___ Task material

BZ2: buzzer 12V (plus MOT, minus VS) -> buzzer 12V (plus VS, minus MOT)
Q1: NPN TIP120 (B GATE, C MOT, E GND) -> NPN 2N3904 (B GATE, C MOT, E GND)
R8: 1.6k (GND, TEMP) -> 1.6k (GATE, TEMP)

______
___ Task material

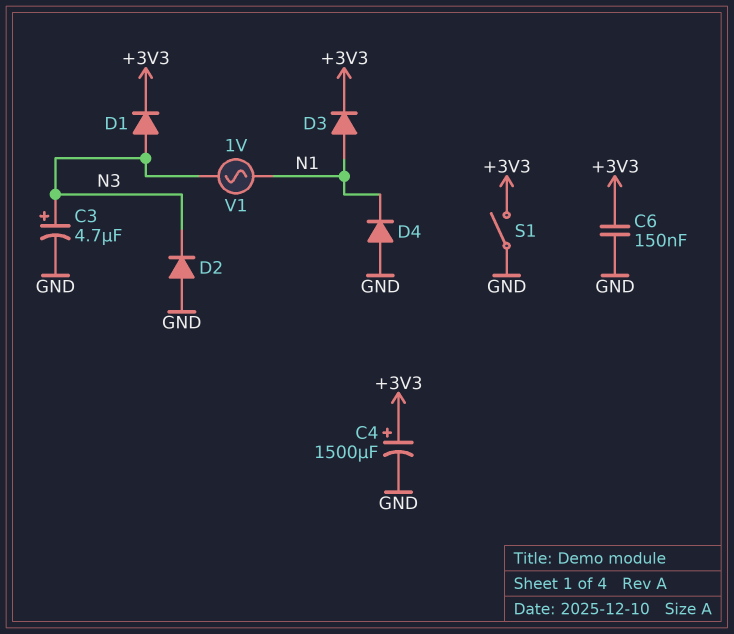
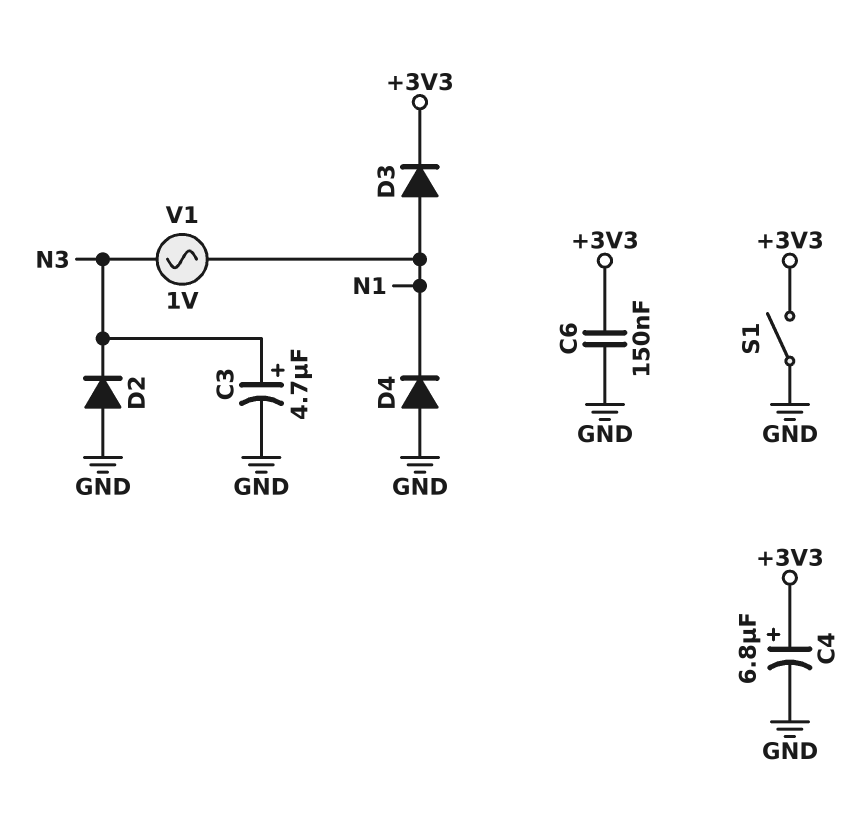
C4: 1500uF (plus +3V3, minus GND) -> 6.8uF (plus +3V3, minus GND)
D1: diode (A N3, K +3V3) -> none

______
___ Task material

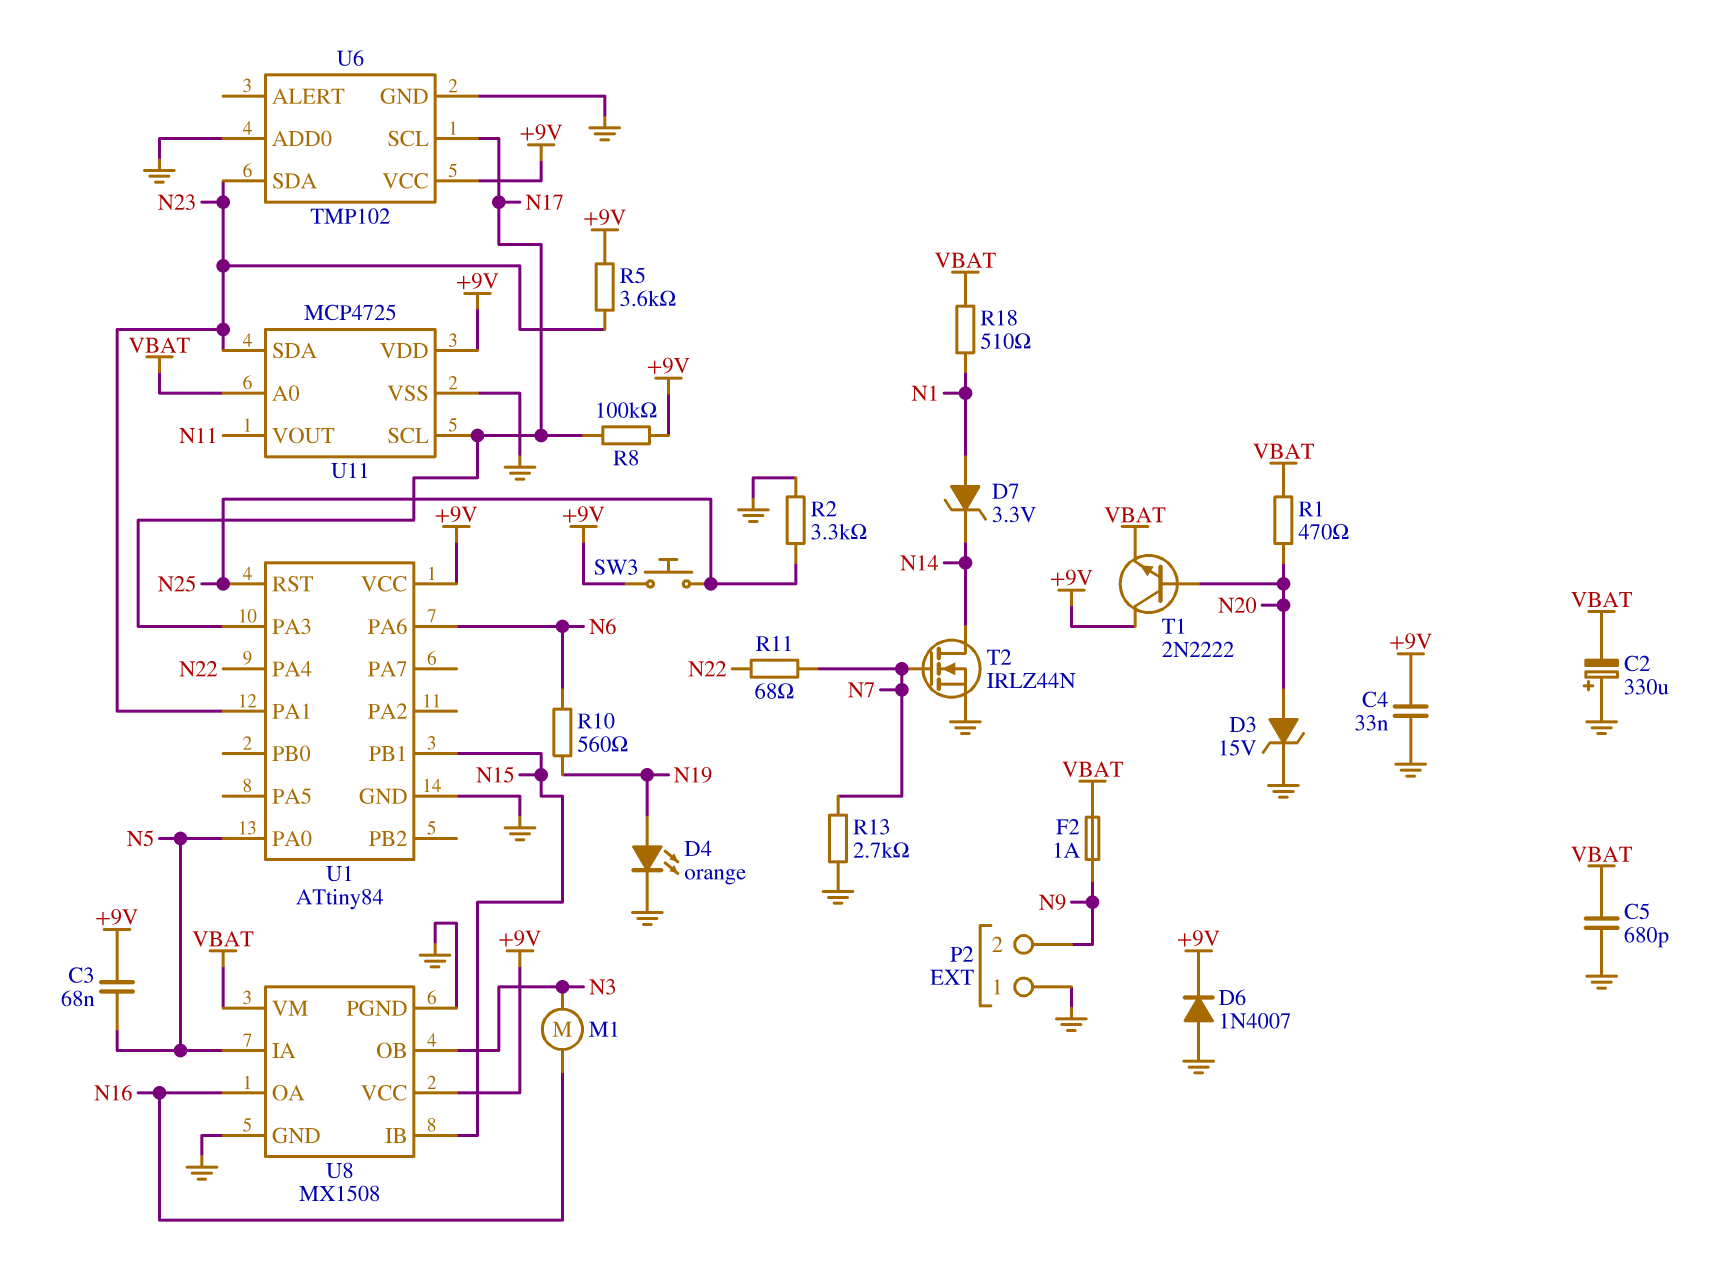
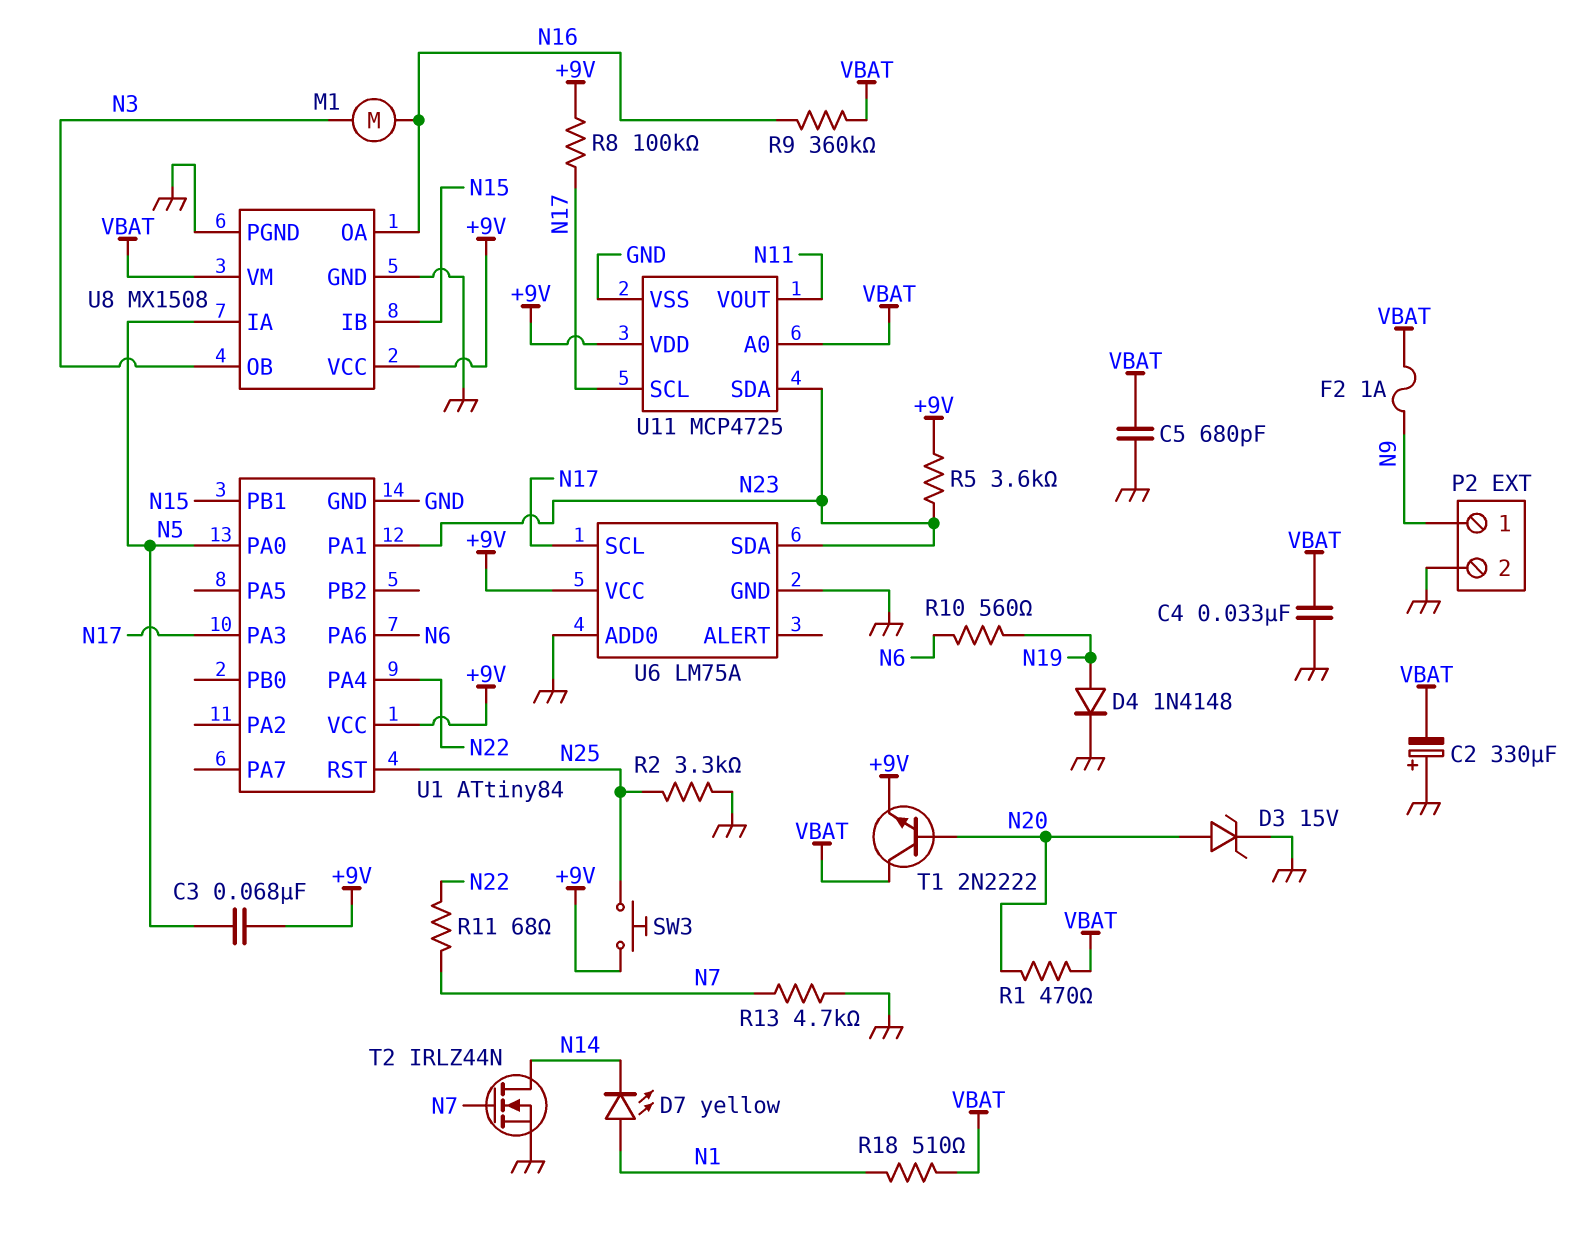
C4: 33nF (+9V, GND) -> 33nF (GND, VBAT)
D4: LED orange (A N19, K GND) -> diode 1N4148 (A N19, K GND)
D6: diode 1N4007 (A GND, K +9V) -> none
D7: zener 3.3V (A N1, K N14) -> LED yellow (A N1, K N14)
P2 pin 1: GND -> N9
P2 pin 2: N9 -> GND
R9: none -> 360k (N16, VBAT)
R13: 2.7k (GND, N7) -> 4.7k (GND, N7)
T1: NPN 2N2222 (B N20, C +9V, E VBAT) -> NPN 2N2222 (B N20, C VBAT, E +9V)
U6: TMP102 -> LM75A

______

# Problem
Print, from the entries above, the line with "BZ2: buzzer 12V", the line with "R8: 1.6k (GND, TEMP) -> 1.6k (GATE, TEMP)" and all lines between them, exactly and with nothing else.

# Task output
BZ2: buzzer 12V (plus MOT, minus VS) -> buzzer 12V (plus VS, minus MOT)
Q1: NPN TIP120 (B GATE, C MOT, E GND) -> NPN 2N3904 (B GATE, C MOT, E GND)
R8: 1.6k (GND, TEMP) -> 1.6k (GATE, TEMP)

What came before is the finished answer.